**To do**
Gather every line in the rows below that contains the string "shortInstrumentName".

====== Data lines

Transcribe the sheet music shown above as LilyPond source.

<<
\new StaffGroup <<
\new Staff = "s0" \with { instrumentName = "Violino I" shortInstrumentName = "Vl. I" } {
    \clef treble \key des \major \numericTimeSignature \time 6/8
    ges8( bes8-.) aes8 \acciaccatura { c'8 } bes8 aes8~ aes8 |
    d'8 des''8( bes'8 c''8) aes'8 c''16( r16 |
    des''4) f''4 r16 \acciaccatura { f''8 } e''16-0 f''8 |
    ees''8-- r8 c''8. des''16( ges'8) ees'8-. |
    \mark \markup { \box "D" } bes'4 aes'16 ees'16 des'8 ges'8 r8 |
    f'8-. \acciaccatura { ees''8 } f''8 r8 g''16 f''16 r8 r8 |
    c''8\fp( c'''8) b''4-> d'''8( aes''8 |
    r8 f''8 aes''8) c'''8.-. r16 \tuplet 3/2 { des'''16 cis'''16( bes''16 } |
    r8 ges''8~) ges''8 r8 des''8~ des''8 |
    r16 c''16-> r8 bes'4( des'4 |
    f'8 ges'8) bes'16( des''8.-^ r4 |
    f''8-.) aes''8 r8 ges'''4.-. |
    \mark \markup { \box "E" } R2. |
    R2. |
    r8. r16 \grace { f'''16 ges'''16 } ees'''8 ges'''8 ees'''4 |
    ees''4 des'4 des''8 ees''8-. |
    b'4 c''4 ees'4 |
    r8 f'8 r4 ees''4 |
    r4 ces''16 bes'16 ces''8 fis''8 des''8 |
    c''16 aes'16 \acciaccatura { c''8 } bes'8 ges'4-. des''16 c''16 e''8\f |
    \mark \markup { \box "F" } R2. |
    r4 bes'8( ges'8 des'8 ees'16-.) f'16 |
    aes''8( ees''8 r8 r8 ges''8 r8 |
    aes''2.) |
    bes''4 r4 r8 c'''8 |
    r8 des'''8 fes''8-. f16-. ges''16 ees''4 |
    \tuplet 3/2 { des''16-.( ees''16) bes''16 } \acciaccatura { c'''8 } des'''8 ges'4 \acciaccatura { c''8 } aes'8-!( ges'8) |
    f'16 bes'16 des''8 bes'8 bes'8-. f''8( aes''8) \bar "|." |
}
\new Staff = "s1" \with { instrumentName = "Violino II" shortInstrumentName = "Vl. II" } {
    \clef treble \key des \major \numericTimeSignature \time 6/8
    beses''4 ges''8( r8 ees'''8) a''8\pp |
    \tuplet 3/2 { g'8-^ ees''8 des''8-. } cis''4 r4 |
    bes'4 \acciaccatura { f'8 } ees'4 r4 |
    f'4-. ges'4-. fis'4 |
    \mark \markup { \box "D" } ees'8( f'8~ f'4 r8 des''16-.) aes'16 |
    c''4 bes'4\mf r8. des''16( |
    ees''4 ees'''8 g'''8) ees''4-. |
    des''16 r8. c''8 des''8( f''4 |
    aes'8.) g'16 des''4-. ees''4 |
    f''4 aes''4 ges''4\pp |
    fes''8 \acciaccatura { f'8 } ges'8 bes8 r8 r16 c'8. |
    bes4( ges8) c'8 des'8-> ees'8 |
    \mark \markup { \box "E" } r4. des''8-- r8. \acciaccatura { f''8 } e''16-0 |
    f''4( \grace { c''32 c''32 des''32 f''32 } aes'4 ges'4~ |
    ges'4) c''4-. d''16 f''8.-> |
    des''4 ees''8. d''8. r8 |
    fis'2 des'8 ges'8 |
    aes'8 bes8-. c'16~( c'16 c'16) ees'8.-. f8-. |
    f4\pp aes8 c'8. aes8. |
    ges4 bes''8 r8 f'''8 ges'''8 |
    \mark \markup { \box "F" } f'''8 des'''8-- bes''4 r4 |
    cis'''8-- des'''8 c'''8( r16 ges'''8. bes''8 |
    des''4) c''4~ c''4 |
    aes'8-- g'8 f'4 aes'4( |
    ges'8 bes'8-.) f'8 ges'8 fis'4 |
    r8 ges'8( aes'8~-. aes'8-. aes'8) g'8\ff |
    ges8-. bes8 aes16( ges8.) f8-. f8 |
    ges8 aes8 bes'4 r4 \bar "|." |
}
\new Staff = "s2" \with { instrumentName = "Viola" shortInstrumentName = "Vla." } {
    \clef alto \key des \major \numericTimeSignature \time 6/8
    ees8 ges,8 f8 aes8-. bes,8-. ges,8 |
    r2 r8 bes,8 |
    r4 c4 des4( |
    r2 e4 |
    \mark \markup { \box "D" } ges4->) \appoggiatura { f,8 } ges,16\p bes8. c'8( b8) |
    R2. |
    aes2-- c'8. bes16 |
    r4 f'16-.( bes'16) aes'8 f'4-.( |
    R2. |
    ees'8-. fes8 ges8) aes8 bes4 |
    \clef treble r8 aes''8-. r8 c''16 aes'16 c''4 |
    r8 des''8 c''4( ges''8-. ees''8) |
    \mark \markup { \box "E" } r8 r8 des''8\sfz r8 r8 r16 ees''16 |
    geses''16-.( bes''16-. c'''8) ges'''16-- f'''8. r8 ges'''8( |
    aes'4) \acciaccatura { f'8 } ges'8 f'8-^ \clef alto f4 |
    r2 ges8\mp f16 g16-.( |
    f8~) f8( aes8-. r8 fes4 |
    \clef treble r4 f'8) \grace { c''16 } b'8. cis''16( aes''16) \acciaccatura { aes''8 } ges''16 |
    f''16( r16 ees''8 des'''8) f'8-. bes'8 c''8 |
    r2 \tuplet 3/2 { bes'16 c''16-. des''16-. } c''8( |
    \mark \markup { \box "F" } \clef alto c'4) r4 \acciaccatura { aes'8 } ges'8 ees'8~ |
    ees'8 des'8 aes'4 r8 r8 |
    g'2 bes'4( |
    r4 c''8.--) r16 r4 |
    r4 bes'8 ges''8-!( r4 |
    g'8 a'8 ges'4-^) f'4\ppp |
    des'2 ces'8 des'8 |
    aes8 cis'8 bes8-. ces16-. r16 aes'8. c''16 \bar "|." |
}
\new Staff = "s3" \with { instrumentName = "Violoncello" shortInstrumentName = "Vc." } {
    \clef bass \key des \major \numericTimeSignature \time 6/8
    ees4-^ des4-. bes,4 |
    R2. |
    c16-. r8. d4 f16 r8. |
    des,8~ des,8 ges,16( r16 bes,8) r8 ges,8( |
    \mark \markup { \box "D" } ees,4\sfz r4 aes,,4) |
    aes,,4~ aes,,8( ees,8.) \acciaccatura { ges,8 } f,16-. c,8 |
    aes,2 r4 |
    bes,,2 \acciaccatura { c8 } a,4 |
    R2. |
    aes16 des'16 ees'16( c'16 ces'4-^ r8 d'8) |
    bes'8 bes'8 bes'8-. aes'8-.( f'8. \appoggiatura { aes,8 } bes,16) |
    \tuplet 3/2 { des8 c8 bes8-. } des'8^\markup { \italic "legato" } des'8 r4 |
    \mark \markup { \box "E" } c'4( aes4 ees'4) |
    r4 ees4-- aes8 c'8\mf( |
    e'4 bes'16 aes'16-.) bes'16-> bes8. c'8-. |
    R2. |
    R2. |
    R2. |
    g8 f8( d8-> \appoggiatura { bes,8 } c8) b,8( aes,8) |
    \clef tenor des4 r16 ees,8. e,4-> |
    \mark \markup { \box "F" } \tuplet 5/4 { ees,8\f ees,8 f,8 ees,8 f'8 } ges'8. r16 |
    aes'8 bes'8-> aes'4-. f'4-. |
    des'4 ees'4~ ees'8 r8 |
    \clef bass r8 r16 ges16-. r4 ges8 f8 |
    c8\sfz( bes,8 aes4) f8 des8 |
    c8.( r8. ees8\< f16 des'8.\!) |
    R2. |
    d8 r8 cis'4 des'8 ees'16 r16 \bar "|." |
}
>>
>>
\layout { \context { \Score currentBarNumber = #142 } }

============

**Reply to the task**
\new Staff = "s0" \with { instrumentName = "Violino I" shortInstrumentName = "Vl. I" } {
\new Staff = "s1" \with { instrumentName = "Violino II" shortInstrumentName = "Vl. II" } {
\new Staff = "s2" \with { instrumentName = "Viola" shortInstrumentName = "Vla." } {
\new Staff = "s3" \with { instrumentName = "Violoncello" shortInstrumentName = "Vc." } {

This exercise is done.